Top of Task inputs

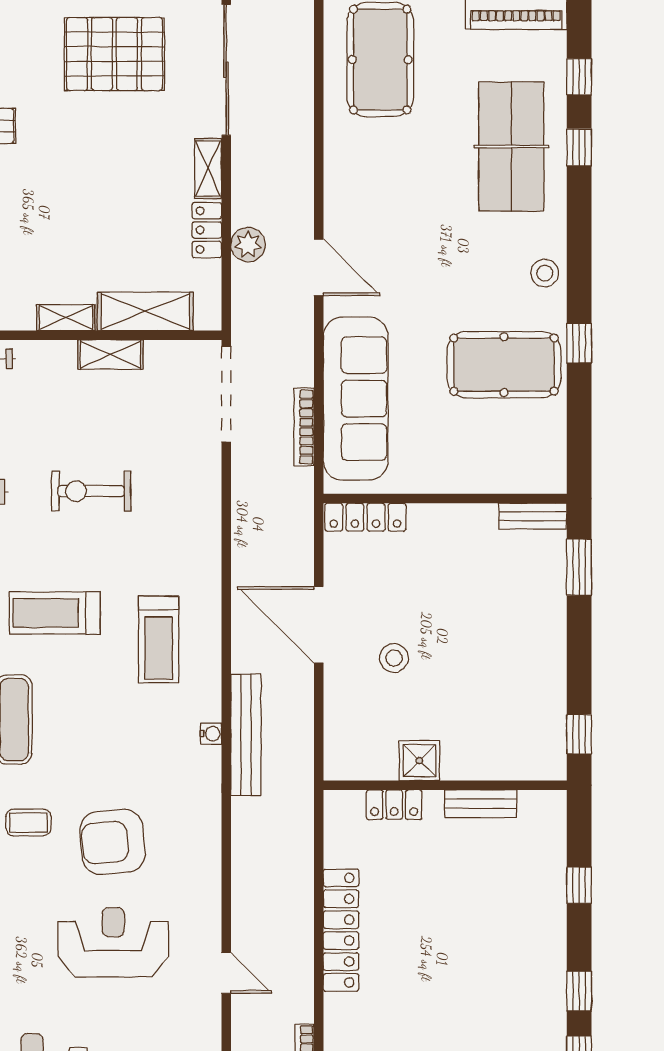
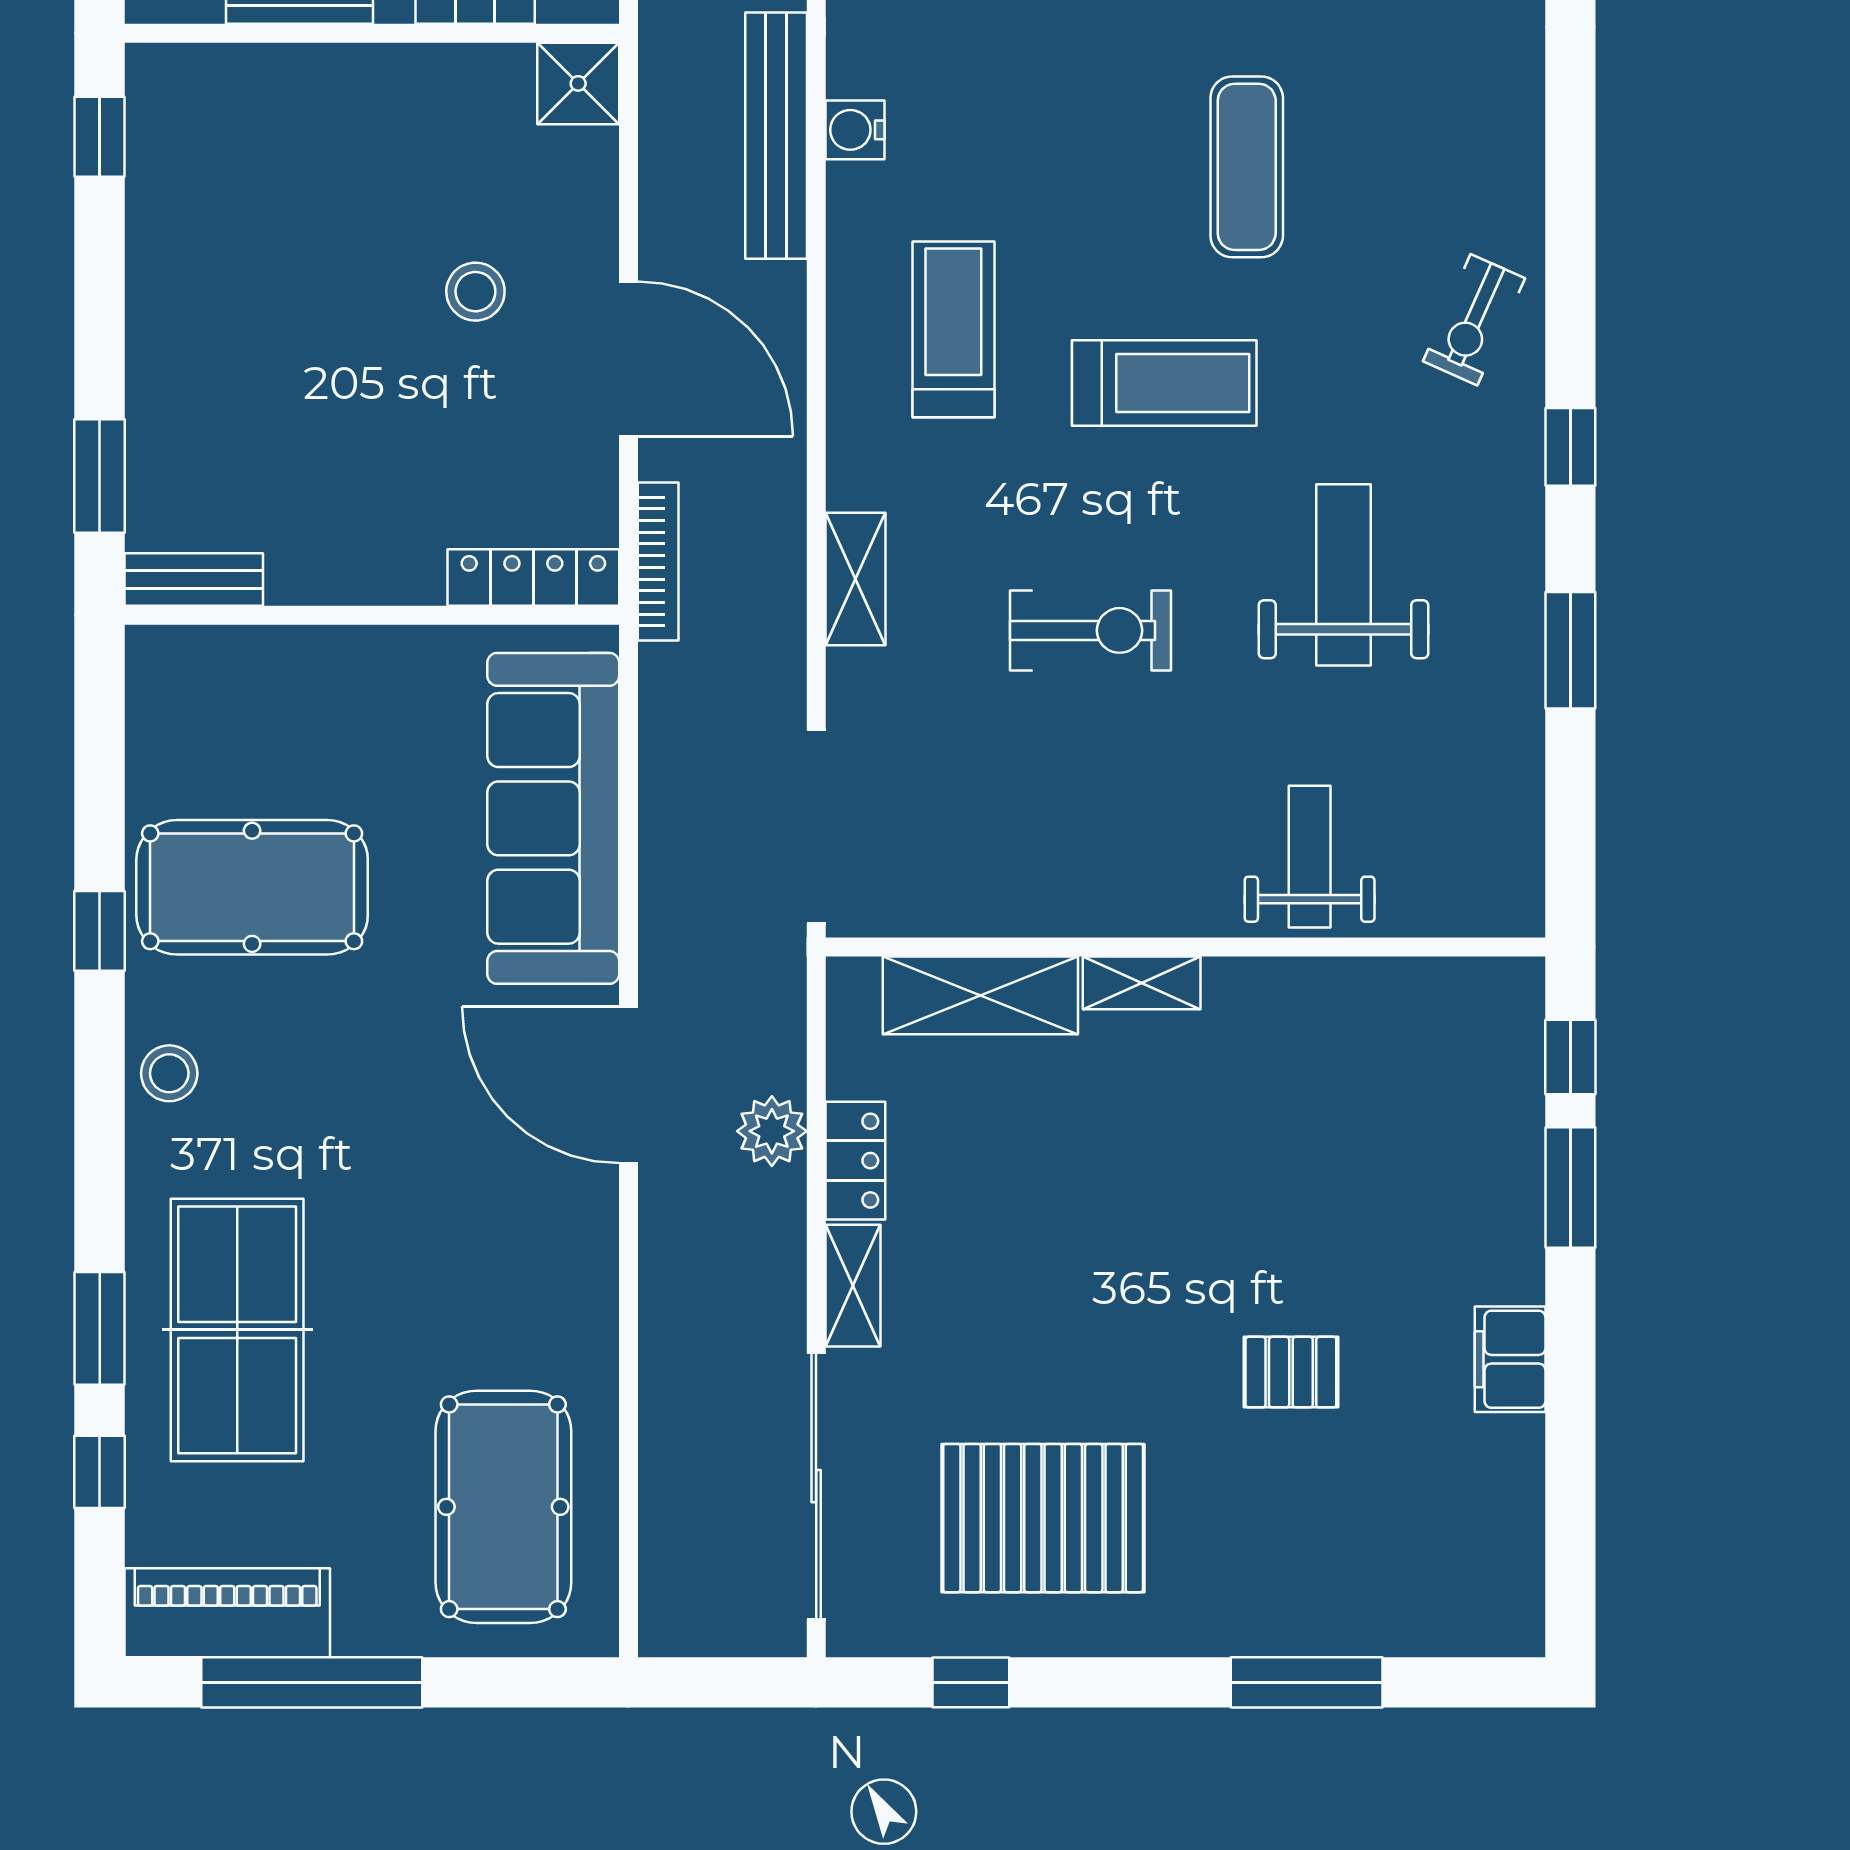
window: (579, 147) -> (100, 1328), width x1.50
door: (319, 267) -> (628, 1085), width x1.36
shelving: (110, 355) -> (855, 579), moved, turned 90
bookcase: (304, 427) -> (658, 562), moved
water cooler: (211, 734) -> (855, 130), width x1.38, depth x1.38
shower: (419, 761) -> (578, 83), moved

Bottom of Task inputs

What to do - Return all the entries word for word, but omit any pictures they contain.

Solved problem -
window: (579, 147) -> (100, 1328), width x1.50
door: (319, 267) -> (628, 1085), width x1.36
shelving: (110, 355) -> (855, 579), moved, turned 90
bookcase: (304, 427) -> (658, 562), moved
water cooler: (211, 734) -> (855, 130), width x1.38, depth x1.38
shower: (419, 761) -> (578, 83), moved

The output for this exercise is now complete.